━━ Data for review ━━
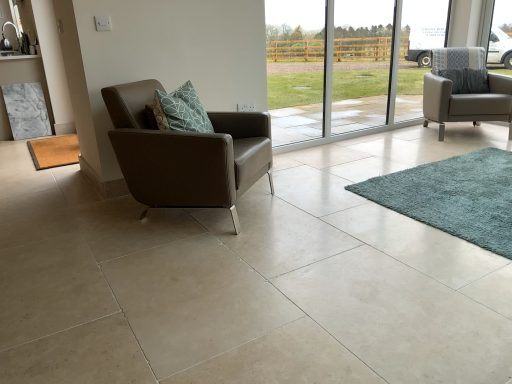
At what (x,y) coordinates should I click in order to perform the action: click on free region under transparent glass door at center (from a real-world perspective). Please return your answer as a coordinate pair (x, y). Looking at the image, I should click on (365, 133).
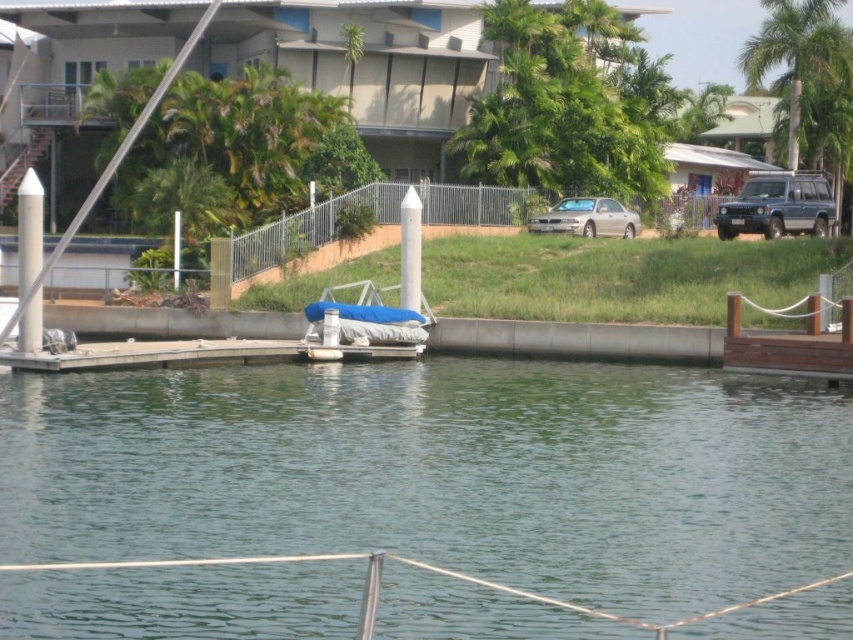
Question: Which object is farther from the camera taking this photo?

Choices:
 (A) brown wooden dock at right
 (B) green leafy palm tree at upper right

Answer: (B)

Question: Is green water at center to the left of satin silver car at center from the viewer's perspective?

Choices:
 (A) yes
 (B) no

Answer: (A)

Question: Does green water at center have a greater width compared to blue fabric boat at center?

Choices:
 (A) yes
 (B) no

Answer: (A)

Question: Which of the following is the farthest from the observer?

Choices:
 (A) brown wooden dock at right
 (B) silver metallic suv at upper right

Answer: (B)

Question: Considering the relative positions of green leafy palm tree at upper right and silver metallic suv at upper right in the image provided, where is green leafy palm tree at upper right located with respect to silver metallic suv at upper right?

Choices:
 (A) above
 (B) below

Answer: (A)

Question: Which object is the closest to the brown wooden dock at right?

Choices:
 (A) satin silver car at center
 (B) silver metallic suv at upper right
 (C) blue fabric boat at center

Answer: (C)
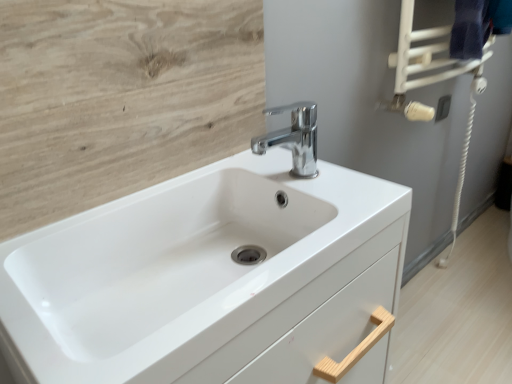
Image resolution: width=512 pixels, height=384 pixels. What are the coordinates of `free space on the front side of chrome metallic faucet at center` in the screenshot? It's located at (331, 205).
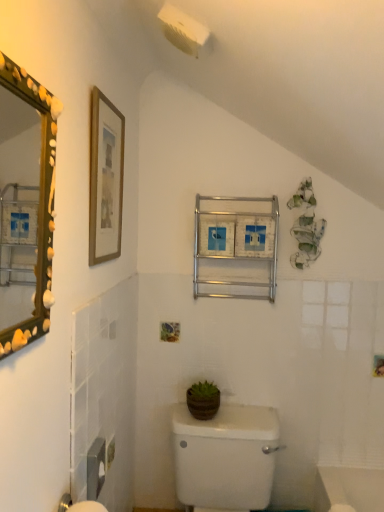
Question: Is metallic silver medicine cabinet at center positioned in front of white glossy toilet at center?

Choices:
 (A) no
 (B) yes

Answer: (A)

Question: From a real-world perspective, is metallic silver medicine cabinet at center below white glossy toilet at center?

Choices:
 (A) yes
 (B) no

Answer: (B)

Question: Can you confirm if metallic silver medicine cabinet at center is taller than white glossy toilet at center?

Choices:
 (A) yes
 (B) no

Answer: (B)

Question: Is metallic silver medicine cabinet at center positioned beyond the bounds of white glossy toilet at center?

Choices:
 (A) no
 (B) yes

Answer: (B)

Question: Does metallic silver medicine cabinet at center turn towards white glossy toilet at center?

Choices:
 (A) yes
 (B) no

Answer: (B)

Question: Does metallic silver medicine cabinet at center have a greater width compared to white glossy toilet at center?

Choices:
 (A) yes
 (B) no

Answer: (B)

Question: Is wooden framed print at upper left positioned in front of white glossy toilet at center?

Choices:
 (A) yes
 (B) no

Answer: (A)

Question: Can you confirm if wooden framed print at upper left is smaller than white glossy toilet at center?

Choices:
 (A) yes
 (B) no

Answer: (A)

Question: Is wooden framed print at upper left further to camera compared to white glossy toilet at center?

Choices:
 (A) yes
 (B) no

Answer: (B)

Question: Does wooden framed print at upper left have a greater width compared to white glossy toilet at center?

Choices:
 (A) no
 (B) yes

Answer: (A)

Question: From a real-world perspective, is wooden framed print at upper left located higher than white glossy toilet at center?

Choices:
 (A) yes
 (B) no

Answer: (A)

Question: Does wooden framed print at upper left appear on the left side of white glossy toilet at center?

Choices:
 (A) yes
 (B) no

Answer: (A)

Question: Considering the relative sizes of wooden framed print at upper left and green matte pot at center in the image provided, is wooden framed print at upper left wider than green matte pot at center?

Choices:
 (A) yes
 (B) no

Answer: (B)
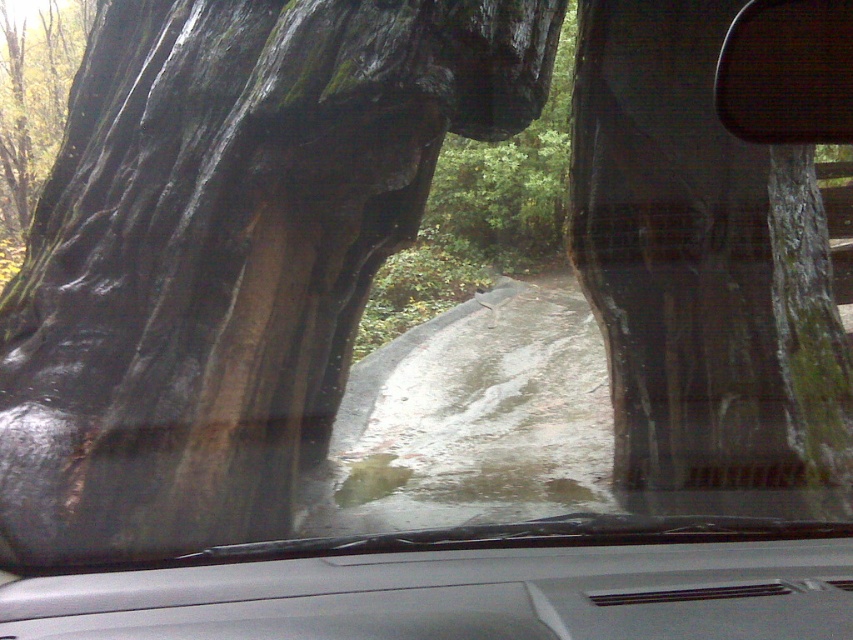
You are driving on a wet forest road and notice two tree trunks in your view through the windshield. One is the green mossy bark at right and the other is the green rough bark at upper left. Which tree trunk is closer to your car?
━━━
Convert all of the lines above into a Markdown table with a Row column holding a running number and a Line column holding the line itself, skipping blank lines. Leave the pictures out.

* _Your solution_
| Row | Line |
|---|---|
| 1 | At what (x,y) coordinates should I click in order to perform the action: click on free region under transparent glass door at center (from a real-world perspective). Please return your answer as a coordinate pair (x, y). Looking at the image, I should click on (365, 133). |
| 2 | Question: Which object is farther from the camera taking this photo? |
| 3 | Choices: |
| 4 |  (A) brown wooden dock at right |
| 5 |  (B) green leafy palm tree at upper right |
| 6 | Answer: (B) |
| 7 | Question: Is green water at center to the left of satin silver car at center from the viewer's perspective? |
| 8 | Choices: |
| 9 |  (A) yes |
| 10 |  (B) no |
| 11 | Answer: (A) |
| 12 | Question: Does green water at center have a greater width compared to blue fabric boat at center? |
| 13 | Choices: |
| 14 |  (A) yes |
| 15 |  (B) no |
| 16 | Answer: (A) |
| 17 | Question: Which of the following is the farthest from the observer? |
| 18 | Choices: |
| 19 |  (A) brown wooden dock at right |
| 20 |  (B) silver metallic suv at upper right |
| 21 | Answer: (B) |
| 22 | Question: Considering the relative positions of green leafy palm tree at upper right and silver metallic suv at upper right in the image provided, where is green leafy palm tree at upper right located with respect to silver metallic suv at upper right? |
| 23 | Choices: |
| 24 |  (A) above |
| 25 |  (B) below |
| 26 | Answer: (A) |
| 27 | Question: Which object is the closest to the brown wooden dock at right? |
| 28 | Choices: |
| 29 |  (A) satin silver car at center |
| 30 |  (B) silver metallic suv at upper right |
| 31 |  (C) blue fabric boat at center |
| 32 | Answer: (C) |
| 33 | Image resolution: width=512 pixels, height=384 pixels. What are the coordinates of `free space on the front side of chrome metallic faucet at center` in the screenshot? It's located at (331, 205). |
| 34 | Question: Is metallic silver medicine cabinet at center positioned in front of white glossy toilet at center? |
| 35 | Choices: |
| 36 |  (A) no |
| 37 |  (B) yes |
| 38 | Answer: (A) |
| 39 | Question: From a real-world perspective, is metallic silver medicine cabinet at center below white glossy toilet at center? |
| 40 | Choices: |
| 41 |  (A) yes |
| 42 |  (B) no |
| 43 | Answer: (B) |
| 44 | Question: Can you confirm if metallic silver medicine cabinet at center is taller than white glossy toilet at center? |
| 45 | Choices: |
| 46 |  (A) yes |
| 47 |  (B) no |
| 48 | Answer: (B) |
| 49 | Question: Is metallic silver medicine cabinet at center positioned beyond the bounds of white glossy toilet at center? |
| 50 | Choices: |
| 51 |  (A) no |
| 52 |  (B) yes |
| 53 | Answer: (B) |
| 54 | Question: Does metallic silver medicine cabinet at center turn towards white glossy toilet at center? |
| 55 | Choices: |
| 56 |  (A) yes |
| 57 |  (B) no |
| 58 | Answer: (B) |
| 59 | Question: Does metallic silver medicine cabinet at center have a greater width compared to white glossy toilet at center? |
| 60 | Choices: |
| 61 |  (A) yes |
| 62 |  (B) no |
| 63 | Answer: (B) |
| 64 | Question: Is wooden framed print at upper left positioned in front of white glossy toilet at center? |
| 65 | Choices: |
| 66 |  (A) yes |
| 67 |  (B) no |
| 68 | Answer: (A) |
| 69 | Question: Can you confirm if wooden framed print at upper left is smaller than white glossy toilet at center? |
| 70 | Choices: |
| 71 |  (A) yes |
| 72 |  (B) no |
| 73 | Answer: (A) |
| 74 | Question: Is wooden framed print at upper left further to camera compared to white glossy toilet at center? |
| 75 | Choices: |
| 76 |  (A) yes |
| 77 |  (B) no |
| 78 | Answer: (B) |
| 79 | Question: Does wooden framed print at upper left have a greater width compared to white glossy toilet at center? |
| 80 | Choices: |
| 81 |  (A) no |
| 82 |  (B) yes |
| 83 | Answer: (A) |
| 84 | Question: From a real-world perspective, is wooden framed print at upper left located higher than white glossy toilet at center? |
| 85 | Choices: |
| 86 |  (A) yes |
| 87 |  (B) no |
| 88 | Answer: (A) |
| 89 | Question: Does wooden framed print at upper left appear on the left side of white glossy toilet at center? |
| 90 | Choices: |
| 91 |  (A) yes |
| 92 |  (B) no |
| 93 | Answer: (A) |
| 94 | Question: Considering the relative sizes of wooden framed print at upper left and green matte pot at center in the image provided, is wooden framed print at upper left wider than green matte pot at center? |
| 95 | Choices: |
| 96 |  (A) yes |
| 97 |  (B) no |
| 98 | Answer: (B) |
| 99 | You are driving on a wet forest road and notice two tree trunks in your view through the windshield. One is the green mossy bark at right and the other is the green rough bark at upper left. Which tree trunk is closer to your car? |